▶ _TASK_:
Copy word for word the lines in the records below, from the line with "orange circle: moved 22 px right, 44 px down" to the line with "gray diamond at", including both of those lines. Leave the pictures out of your answer.

▶ _TASK MATERIAL_:
┄┄┄┄┄┄┄┄┄┄┄┄┄┄┄┄┄┄┄┄

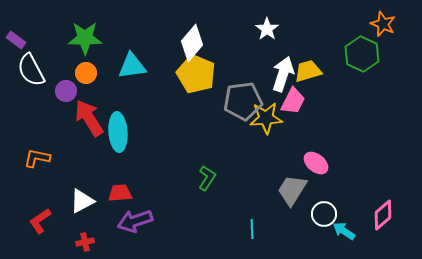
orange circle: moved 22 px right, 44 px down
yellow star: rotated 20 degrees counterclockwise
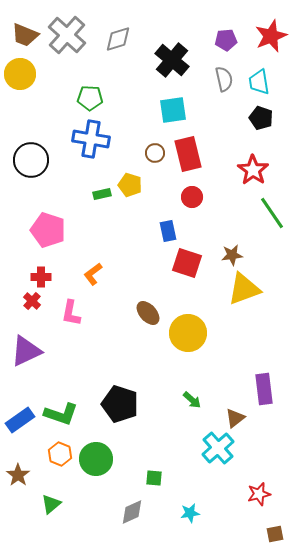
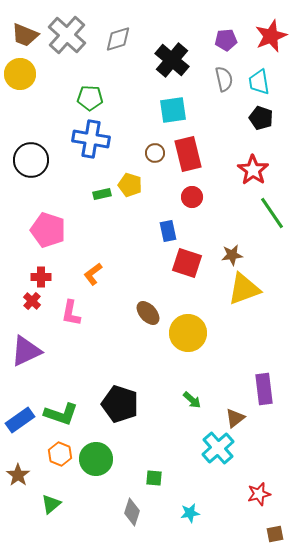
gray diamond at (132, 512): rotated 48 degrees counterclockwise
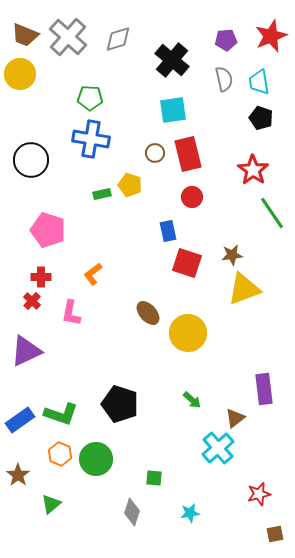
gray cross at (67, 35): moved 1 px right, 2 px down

┄┄┄┄┄┄┄┄┄┄┄┄┄┄┄┄┄┄┄┄

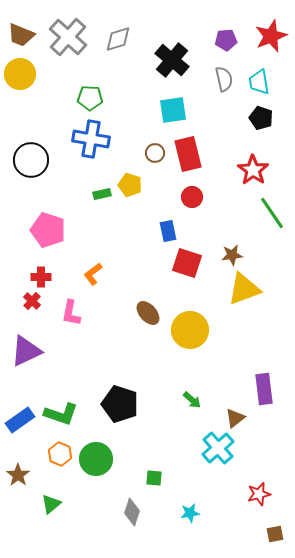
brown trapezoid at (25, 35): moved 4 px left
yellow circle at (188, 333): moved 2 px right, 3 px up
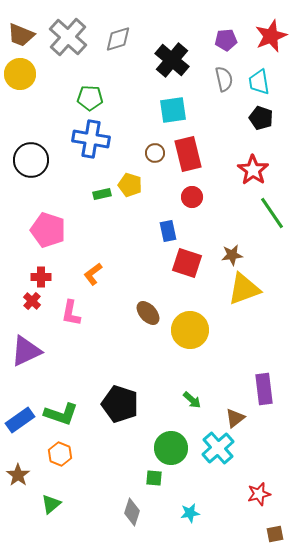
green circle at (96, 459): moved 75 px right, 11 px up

┄┄┄┄┄┄┄┄┄┄┄┄┄┄┄┄┄┄┄┄

▶ _ANSWER TO THIS PROBLEM_:
orange circle: moved 22 px right, 44 px down
yellow star: rotated 20 degrees counterclockwise
gray diamond at (132, 512): rotated 48 degrees counterclockwise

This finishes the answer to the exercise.